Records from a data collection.
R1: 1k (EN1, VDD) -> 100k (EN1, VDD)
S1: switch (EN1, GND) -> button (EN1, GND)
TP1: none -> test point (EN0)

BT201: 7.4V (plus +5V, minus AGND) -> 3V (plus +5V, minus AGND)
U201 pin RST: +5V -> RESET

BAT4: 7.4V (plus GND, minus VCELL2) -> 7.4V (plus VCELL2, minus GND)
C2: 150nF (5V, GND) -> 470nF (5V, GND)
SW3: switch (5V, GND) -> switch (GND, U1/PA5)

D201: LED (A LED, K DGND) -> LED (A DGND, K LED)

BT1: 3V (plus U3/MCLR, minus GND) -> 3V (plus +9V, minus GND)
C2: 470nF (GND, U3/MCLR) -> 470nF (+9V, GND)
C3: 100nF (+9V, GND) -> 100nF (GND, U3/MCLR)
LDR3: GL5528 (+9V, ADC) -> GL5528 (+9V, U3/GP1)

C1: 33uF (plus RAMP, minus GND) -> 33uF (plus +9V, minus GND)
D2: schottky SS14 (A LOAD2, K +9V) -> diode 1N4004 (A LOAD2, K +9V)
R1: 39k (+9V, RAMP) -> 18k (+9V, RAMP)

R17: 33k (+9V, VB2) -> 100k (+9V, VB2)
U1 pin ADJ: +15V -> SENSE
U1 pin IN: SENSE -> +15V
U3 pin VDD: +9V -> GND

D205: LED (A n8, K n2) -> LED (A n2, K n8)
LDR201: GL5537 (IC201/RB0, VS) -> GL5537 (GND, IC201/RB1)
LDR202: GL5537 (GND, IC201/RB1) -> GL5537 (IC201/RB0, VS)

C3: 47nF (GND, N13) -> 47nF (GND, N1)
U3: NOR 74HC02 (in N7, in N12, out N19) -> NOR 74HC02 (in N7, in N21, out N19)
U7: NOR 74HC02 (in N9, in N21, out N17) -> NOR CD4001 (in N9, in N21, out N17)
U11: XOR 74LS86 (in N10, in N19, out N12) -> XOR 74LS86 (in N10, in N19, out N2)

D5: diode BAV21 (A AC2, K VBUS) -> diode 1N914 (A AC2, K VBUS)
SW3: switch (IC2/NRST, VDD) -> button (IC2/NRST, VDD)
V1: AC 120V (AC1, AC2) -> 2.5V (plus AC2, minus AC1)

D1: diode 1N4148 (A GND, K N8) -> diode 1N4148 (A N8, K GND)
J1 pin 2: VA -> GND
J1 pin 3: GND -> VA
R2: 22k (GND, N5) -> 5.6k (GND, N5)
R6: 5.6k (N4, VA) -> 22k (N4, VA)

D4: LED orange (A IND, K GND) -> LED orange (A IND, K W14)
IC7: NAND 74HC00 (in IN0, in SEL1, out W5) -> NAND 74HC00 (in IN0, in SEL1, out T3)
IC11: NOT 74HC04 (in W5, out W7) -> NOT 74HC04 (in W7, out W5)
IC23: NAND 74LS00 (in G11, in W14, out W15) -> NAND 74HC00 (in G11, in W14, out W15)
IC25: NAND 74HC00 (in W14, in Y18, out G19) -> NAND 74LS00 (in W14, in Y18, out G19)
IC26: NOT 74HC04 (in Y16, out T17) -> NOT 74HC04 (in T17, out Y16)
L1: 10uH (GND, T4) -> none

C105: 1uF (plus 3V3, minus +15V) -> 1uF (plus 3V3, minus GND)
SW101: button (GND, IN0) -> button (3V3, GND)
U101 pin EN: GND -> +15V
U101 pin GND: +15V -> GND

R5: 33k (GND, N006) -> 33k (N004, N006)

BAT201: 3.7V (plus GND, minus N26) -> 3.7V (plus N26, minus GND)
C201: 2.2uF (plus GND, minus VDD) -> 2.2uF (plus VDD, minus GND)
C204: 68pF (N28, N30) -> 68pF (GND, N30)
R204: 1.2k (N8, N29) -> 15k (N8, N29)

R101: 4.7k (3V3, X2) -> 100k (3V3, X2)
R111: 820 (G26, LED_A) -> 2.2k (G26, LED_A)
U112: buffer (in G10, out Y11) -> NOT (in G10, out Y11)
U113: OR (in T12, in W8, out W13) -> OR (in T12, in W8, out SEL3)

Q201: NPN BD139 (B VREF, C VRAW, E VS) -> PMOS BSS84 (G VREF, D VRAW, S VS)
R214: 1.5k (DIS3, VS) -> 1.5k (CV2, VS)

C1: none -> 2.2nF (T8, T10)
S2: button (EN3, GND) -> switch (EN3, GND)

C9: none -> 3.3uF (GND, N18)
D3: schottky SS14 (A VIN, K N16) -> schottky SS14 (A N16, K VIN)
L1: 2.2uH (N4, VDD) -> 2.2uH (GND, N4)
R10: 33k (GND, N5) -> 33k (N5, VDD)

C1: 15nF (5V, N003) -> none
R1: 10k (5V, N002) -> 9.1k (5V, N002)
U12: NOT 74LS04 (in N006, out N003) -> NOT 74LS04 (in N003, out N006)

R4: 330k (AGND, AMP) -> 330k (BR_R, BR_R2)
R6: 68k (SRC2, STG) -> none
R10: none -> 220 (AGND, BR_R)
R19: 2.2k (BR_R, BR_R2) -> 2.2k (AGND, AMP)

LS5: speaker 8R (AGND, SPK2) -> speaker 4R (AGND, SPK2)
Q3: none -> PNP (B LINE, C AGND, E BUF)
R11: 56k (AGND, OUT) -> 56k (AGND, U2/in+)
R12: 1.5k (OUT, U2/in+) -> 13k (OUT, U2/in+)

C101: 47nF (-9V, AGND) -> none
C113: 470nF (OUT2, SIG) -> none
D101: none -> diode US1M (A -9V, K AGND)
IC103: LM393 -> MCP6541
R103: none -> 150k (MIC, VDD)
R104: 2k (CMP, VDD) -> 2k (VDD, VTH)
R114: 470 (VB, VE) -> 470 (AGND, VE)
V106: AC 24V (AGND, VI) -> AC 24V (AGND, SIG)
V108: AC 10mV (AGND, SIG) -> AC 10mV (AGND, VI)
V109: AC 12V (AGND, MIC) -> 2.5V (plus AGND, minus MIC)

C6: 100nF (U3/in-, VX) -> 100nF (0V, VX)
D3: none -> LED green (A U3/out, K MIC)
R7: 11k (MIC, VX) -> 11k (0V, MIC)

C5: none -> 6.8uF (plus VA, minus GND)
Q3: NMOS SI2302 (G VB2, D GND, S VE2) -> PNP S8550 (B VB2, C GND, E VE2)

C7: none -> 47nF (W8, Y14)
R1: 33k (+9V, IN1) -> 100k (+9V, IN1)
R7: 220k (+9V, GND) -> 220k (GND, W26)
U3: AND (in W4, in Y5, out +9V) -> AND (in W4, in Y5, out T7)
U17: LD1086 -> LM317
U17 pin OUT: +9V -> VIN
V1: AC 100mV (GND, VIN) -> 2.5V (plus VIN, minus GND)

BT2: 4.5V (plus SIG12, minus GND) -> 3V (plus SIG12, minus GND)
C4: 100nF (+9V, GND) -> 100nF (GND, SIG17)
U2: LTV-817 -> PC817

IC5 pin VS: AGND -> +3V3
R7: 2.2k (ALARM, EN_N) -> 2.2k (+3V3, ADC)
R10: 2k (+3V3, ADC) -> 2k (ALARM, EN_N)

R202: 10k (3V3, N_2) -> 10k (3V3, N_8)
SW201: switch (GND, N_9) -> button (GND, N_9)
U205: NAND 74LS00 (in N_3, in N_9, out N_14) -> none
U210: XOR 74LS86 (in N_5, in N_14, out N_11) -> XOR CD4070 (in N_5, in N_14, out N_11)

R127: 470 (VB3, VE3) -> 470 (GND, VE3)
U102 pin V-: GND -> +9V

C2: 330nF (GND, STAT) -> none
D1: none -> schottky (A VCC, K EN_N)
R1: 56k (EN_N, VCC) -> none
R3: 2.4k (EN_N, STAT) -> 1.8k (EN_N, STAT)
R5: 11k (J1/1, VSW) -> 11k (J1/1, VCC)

Assigned task. Your job is to print exactly the lines that run from the top of the entries through the line with "D201: LED (A", and no others.

Solution for this problem.
R1: 1k (EN1, VDD) -> 100k (EN1, VDD)
S1: switch (EN1, GND) -> button (EN1, GND)
TP1: none -> test point (EN0)

BT201: 7.4V (plus +5V, minus AGND) -> 3V (plus +5V, minus AGND)
U201 pin RST: +5V -> RESET

BAT4: 7.4V (plus GND, minus VCELL2) -> 7.4V (plus VCELL2, minus GND)
C2: 150nF (5V, GND) -> 470nF (5V, GND)
SW3: switch (5V, GND) -> switch (GND, U1/PA5)

D201: LED (A LED, K DGND) -> LED (A DGND, K LED)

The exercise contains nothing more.